» WORK INSTRUCTIONS
Reproduce the records below exactly as they appear, omitting any pictures they contain.

[Extracted data entries]

· · · · ·

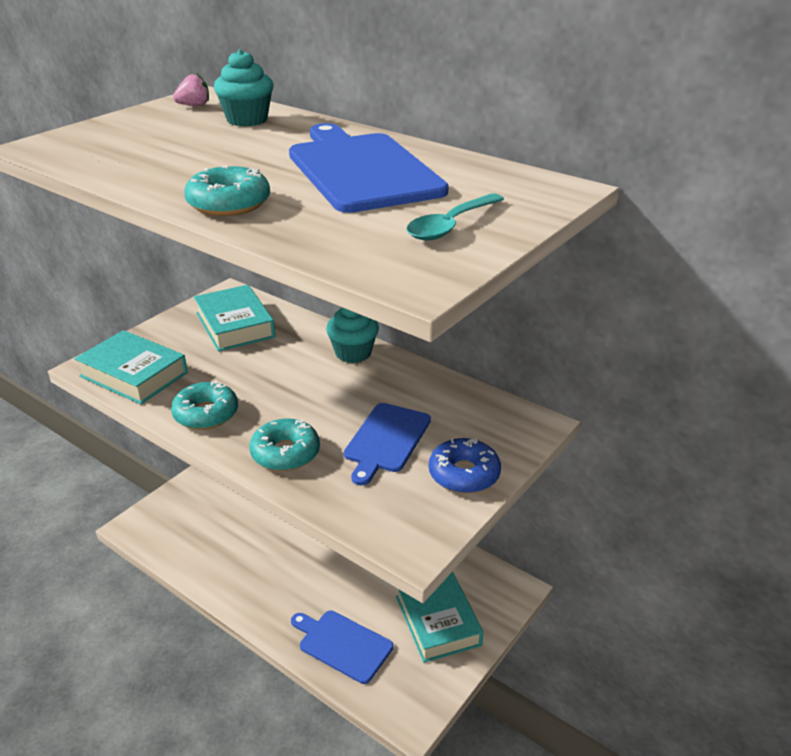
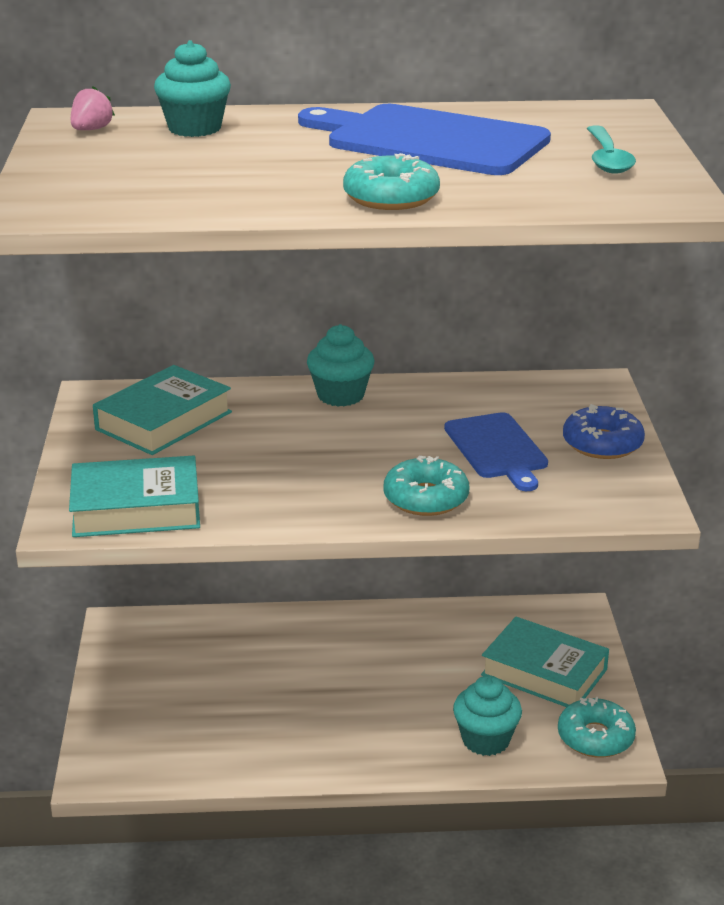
camera: 40 degrees left, 5 degrees down
(206, 414) = (287, 504): turquoise donut -> turquoise donut (595, 737)
(235, 325) = (163, 421): turquoise book -> turquoise book turned 75 degrees counterclockwise
(342, 645) = (485, 740): blue cutting board -> turquoise cupcake

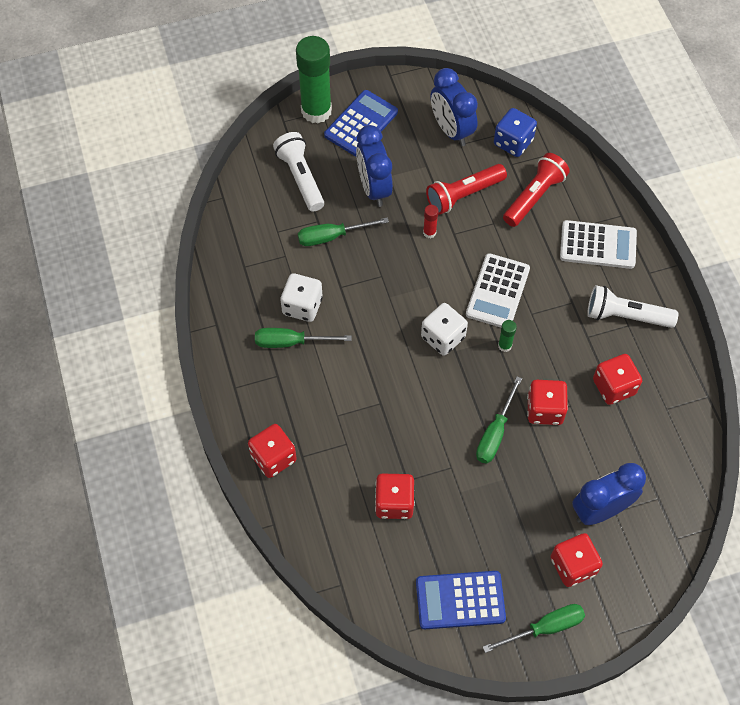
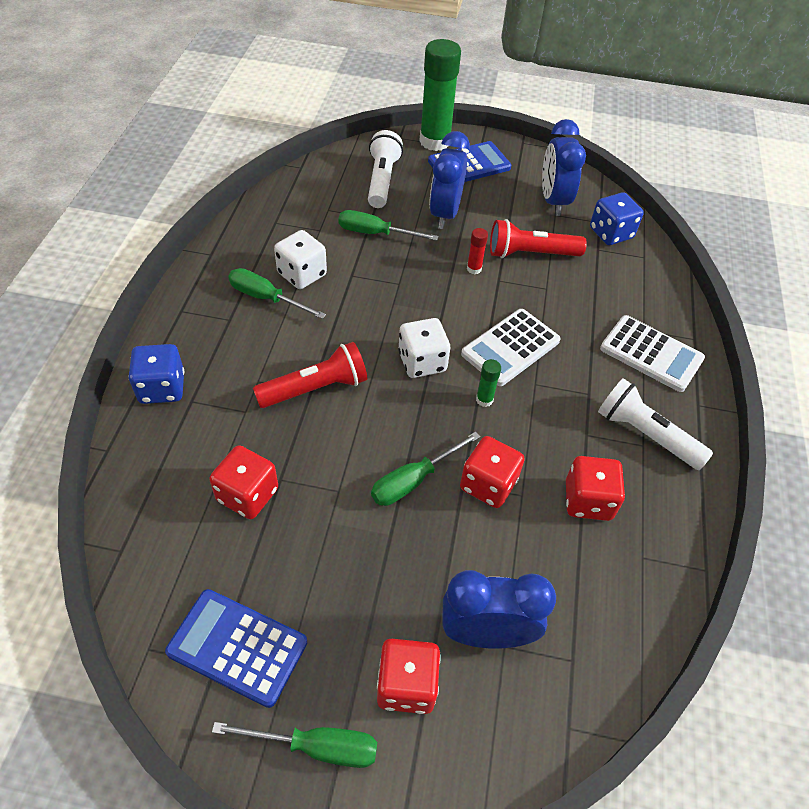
camera: 25 degrees right, 10 degrees down
(273, 458) = (162, 388): red dice -> blue dice
(534, 197) = (605, 284): red flashlight -> red flashlight (316, 388)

· · · · ·

» ANSWER TO THE EXERCISE
camera: 40 degrees left, 5 degrees down
(206, 414) = (287, 504): turquoise donut -> turquoise donut (595, 737)
(235, 325) = (163, 421): turquoise book -> turquoise book turned 75 degrees counterclockwise
(342, 645) = (485, 740): blue cutting board -> turquoise cupcake

camera: 25 degrees right, 10 degrees down
(273, 458) = (162, 388): red dice -> blue dice
(534, 197) = (605, 284): red flashlight -> red flashlight (316, 388)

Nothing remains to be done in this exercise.